#### Data extracts
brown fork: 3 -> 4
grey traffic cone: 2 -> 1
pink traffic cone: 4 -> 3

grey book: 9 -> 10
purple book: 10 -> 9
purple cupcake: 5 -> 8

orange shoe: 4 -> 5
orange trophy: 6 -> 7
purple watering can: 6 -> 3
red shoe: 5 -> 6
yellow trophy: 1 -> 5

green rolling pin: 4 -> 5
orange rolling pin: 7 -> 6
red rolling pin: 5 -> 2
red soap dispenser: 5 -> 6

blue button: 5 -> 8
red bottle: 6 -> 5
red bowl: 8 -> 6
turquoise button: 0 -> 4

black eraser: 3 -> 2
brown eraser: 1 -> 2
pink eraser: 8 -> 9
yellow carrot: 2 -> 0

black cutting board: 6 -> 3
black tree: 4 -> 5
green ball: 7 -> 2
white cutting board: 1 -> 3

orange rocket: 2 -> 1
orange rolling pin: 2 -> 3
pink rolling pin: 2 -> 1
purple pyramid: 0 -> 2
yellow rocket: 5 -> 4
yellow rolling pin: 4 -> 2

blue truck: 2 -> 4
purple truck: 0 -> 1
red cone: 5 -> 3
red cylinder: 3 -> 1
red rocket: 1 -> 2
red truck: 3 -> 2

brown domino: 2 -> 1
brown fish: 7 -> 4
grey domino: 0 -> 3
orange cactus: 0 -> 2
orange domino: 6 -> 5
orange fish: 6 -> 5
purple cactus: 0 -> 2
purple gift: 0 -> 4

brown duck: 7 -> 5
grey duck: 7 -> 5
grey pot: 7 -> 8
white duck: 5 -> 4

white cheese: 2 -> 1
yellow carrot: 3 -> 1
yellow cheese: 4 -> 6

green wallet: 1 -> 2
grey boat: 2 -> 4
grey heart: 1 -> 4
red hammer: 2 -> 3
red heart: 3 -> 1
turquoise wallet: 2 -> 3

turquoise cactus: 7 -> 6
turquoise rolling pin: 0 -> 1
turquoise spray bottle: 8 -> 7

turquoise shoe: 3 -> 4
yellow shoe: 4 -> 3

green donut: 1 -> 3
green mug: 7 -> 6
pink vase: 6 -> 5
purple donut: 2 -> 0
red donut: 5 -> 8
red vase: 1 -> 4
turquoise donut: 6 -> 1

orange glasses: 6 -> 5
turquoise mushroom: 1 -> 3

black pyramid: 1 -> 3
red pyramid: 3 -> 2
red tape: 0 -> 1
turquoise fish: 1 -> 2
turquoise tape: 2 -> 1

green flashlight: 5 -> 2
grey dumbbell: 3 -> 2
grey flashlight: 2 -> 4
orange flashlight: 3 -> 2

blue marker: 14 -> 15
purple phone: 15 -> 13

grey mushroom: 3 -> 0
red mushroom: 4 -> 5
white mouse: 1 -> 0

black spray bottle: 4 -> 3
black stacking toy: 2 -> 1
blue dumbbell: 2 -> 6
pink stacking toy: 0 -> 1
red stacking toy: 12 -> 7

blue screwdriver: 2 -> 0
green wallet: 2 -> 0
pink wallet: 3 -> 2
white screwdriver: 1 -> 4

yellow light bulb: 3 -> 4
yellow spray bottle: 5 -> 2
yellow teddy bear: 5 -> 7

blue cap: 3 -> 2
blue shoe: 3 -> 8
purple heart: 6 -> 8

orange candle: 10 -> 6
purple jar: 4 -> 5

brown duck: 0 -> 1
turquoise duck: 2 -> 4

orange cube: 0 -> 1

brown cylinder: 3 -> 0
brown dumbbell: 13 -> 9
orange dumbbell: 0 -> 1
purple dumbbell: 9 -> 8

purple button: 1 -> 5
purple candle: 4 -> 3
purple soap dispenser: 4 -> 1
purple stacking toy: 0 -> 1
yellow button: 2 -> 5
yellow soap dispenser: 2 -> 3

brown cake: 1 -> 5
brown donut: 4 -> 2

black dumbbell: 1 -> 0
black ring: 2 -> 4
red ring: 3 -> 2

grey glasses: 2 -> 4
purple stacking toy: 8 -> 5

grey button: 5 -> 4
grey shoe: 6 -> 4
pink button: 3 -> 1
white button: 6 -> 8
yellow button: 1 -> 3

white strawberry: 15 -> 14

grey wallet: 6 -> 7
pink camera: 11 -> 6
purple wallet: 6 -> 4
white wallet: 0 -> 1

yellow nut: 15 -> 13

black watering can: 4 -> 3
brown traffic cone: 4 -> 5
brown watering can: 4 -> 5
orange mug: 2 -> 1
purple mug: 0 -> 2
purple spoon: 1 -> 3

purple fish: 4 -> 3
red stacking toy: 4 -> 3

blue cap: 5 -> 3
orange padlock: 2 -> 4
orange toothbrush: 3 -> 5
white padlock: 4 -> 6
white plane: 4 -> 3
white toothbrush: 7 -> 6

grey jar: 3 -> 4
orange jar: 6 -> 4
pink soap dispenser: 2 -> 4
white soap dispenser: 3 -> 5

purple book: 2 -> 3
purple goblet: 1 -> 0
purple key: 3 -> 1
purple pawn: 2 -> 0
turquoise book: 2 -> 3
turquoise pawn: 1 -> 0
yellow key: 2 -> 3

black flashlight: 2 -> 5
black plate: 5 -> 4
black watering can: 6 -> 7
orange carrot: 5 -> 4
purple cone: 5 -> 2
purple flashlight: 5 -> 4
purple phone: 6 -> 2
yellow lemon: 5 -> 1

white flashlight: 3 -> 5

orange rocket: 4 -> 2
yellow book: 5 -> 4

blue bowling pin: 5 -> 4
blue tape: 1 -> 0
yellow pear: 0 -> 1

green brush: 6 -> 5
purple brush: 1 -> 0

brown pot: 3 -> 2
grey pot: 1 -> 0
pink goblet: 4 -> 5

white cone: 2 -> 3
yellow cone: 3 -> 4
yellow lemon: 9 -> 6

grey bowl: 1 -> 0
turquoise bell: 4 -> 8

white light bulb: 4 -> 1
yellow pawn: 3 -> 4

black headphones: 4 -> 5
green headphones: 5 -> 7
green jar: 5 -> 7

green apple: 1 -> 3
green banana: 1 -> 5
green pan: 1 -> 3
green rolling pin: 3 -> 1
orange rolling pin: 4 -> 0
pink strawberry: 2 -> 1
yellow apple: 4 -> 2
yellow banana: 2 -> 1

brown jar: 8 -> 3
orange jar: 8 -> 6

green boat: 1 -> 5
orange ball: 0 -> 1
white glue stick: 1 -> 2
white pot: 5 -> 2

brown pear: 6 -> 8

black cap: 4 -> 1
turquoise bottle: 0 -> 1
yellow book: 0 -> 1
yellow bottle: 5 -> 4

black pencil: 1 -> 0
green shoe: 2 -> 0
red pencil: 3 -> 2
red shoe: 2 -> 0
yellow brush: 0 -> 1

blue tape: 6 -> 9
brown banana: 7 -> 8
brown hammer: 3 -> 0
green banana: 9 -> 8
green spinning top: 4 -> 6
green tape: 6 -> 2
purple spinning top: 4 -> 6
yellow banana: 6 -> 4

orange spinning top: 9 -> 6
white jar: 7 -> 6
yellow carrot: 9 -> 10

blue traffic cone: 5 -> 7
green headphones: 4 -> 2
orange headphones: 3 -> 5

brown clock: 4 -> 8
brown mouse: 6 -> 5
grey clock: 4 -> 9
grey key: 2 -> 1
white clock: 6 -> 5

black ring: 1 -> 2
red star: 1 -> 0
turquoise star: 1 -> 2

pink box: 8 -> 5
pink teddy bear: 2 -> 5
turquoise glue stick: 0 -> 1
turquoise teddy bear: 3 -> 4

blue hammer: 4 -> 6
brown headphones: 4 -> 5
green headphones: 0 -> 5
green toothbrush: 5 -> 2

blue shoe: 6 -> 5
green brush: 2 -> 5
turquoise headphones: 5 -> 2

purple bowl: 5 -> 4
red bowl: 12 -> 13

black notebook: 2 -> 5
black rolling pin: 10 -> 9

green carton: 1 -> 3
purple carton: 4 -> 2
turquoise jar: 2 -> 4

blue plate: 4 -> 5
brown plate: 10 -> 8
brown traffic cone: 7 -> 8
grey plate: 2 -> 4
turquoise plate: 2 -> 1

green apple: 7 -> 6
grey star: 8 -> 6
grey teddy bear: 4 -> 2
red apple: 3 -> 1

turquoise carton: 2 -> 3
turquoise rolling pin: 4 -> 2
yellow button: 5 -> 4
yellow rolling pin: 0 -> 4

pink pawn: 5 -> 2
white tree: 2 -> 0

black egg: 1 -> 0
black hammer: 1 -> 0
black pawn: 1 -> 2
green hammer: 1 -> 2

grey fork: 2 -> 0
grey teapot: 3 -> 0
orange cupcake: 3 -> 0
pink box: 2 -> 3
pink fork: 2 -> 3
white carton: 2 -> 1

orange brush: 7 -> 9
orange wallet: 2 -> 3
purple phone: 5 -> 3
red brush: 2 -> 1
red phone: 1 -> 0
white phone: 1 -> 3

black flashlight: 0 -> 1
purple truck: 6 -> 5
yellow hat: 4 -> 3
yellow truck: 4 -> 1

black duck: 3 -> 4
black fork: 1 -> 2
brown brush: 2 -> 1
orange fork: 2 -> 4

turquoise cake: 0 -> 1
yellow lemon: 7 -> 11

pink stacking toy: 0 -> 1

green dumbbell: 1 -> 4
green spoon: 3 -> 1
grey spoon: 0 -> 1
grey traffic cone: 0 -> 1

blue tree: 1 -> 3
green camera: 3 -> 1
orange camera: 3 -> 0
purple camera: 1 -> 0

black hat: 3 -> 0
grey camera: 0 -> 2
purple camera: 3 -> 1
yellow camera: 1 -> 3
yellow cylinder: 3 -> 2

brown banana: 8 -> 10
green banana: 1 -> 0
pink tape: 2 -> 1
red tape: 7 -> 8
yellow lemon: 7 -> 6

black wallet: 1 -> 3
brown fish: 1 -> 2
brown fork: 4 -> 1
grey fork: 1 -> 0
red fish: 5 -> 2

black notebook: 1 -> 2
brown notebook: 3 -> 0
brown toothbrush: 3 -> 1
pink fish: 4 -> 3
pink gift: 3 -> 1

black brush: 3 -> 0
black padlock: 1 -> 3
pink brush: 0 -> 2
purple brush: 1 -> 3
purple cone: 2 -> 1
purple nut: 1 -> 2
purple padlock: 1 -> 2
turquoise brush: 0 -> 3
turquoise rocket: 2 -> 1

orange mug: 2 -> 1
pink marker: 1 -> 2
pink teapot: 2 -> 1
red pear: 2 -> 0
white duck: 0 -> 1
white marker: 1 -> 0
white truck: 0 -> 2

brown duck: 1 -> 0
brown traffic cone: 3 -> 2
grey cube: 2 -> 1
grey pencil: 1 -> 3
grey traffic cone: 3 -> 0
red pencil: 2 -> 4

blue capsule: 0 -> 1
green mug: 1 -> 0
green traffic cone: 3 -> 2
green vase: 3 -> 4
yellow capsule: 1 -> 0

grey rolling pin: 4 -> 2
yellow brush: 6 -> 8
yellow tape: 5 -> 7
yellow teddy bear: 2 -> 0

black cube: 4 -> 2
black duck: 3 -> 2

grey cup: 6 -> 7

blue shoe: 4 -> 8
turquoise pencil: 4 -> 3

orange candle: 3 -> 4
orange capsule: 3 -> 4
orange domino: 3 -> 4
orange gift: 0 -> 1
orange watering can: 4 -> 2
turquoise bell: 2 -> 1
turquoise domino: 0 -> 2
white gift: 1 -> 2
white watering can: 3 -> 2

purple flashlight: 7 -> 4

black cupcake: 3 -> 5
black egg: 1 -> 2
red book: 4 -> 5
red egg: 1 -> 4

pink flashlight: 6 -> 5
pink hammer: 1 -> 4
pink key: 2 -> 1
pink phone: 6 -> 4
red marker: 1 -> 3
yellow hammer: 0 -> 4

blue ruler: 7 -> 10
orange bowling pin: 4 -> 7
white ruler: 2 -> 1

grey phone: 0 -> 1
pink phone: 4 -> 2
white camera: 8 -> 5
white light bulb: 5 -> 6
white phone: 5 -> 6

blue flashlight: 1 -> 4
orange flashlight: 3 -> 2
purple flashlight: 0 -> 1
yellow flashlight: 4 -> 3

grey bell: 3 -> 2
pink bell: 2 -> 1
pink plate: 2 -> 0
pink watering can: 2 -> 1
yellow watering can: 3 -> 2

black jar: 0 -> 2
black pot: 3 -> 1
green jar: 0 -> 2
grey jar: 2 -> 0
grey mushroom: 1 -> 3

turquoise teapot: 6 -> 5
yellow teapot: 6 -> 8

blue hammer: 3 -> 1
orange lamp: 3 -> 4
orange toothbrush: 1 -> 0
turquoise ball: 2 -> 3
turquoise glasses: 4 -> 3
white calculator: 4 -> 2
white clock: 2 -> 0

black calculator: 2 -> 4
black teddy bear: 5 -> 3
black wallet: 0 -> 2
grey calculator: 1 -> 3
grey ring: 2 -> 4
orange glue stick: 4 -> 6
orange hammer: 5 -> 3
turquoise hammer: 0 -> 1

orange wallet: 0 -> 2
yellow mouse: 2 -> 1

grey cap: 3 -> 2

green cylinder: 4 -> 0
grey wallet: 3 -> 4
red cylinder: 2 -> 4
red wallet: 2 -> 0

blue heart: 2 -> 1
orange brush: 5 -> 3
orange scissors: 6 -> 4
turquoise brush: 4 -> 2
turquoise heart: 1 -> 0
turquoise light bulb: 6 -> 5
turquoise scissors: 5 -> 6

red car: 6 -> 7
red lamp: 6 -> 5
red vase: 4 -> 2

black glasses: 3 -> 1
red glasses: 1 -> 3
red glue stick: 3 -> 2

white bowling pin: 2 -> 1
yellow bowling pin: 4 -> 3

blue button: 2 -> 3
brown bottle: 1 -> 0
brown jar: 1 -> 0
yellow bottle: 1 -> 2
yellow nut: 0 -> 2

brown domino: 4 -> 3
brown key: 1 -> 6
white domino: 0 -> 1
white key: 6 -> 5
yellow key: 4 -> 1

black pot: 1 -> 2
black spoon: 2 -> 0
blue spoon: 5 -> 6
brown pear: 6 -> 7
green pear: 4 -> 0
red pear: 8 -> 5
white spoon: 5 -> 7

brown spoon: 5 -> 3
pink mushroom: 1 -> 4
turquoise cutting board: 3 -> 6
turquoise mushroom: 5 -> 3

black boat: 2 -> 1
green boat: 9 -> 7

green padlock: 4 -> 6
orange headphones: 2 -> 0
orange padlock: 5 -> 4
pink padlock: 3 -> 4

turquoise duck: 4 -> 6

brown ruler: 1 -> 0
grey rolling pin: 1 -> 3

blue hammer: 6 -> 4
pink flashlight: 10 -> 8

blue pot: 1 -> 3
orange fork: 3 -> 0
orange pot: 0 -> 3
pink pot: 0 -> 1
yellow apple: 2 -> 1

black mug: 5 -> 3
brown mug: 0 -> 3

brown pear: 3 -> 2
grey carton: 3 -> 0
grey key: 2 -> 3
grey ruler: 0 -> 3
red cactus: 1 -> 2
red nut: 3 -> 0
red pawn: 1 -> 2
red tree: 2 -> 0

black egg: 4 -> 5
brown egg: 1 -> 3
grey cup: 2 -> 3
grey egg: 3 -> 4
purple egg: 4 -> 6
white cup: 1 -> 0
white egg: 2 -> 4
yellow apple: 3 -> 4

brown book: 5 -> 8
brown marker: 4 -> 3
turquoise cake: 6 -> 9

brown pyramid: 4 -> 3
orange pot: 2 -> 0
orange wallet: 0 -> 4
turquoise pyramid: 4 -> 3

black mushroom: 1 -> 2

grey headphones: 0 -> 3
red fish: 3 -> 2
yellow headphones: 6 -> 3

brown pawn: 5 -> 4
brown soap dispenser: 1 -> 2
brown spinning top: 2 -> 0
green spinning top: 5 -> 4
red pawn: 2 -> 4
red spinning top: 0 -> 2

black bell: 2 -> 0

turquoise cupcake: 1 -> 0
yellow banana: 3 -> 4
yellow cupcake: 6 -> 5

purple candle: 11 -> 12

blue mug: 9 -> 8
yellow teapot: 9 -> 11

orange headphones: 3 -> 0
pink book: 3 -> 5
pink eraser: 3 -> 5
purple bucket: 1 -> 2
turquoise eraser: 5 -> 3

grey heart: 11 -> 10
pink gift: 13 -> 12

#### Exercise description
What you return must be an exact retyping of the lines above starting at the line with "black eraser: 3 -> 2" and ending at the line with "brown domino: 2 -> 1", and nothing besides.

#### Written solution
black eraser: 3 -> 2
brown eraser: 1 -> 2
pink eraser: 8 -> 9
yellow carrot: 2 -> 0

black cutting board: 6 -> 3
black tree: 4 -> 5
green ball: 7 -> 2
white cutting board: 1 -> 3

orange rocket: 2 -> 1
orange rolling pin: 2 -> 3
pink rolling pin: 2 -> 1
purple pyramid: 0 -> 2
yellow rocket: 5 -> 4
yellow rolling pin: 4 -> 2

blue truck: 2 -> 4
purple truck: 0 -> 1
red cone: 5 -> 3
red cylinder: 3 -> 1
red rocket: 1 -> 2
red truck: 3 -> 2

brown domino: 2 -> 1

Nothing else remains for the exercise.